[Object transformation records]
>>>

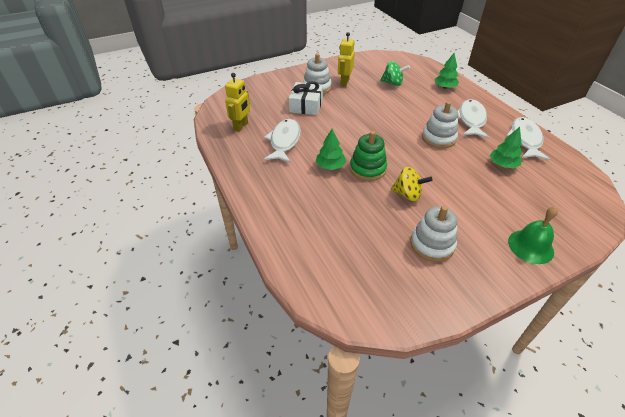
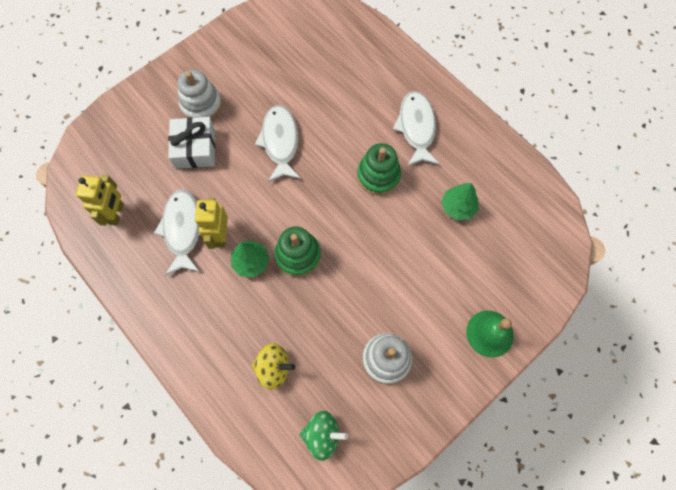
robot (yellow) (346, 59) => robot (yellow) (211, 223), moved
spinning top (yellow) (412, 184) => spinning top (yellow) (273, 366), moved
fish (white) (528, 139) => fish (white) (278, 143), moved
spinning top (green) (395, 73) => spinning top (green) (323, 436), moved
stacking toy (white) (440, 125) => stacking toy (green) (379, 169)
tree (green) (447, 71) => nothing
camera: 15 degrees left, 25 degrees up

<<<

Both end lines included, restate word for word the lines above from the line with "fish (white) (528, 139)" to the line with "tree (green) (447, 71) => nothing", and nothing else.

fish (white) (528, 139) => fish (white) (278, 143), moved
spinning top (green) (395, 73) => spinning top (green) (323, 436), moved
stacking toy (white) (440, 125) => stacking toy (green) (379, 169)
tree (green) (447, 71) => nothing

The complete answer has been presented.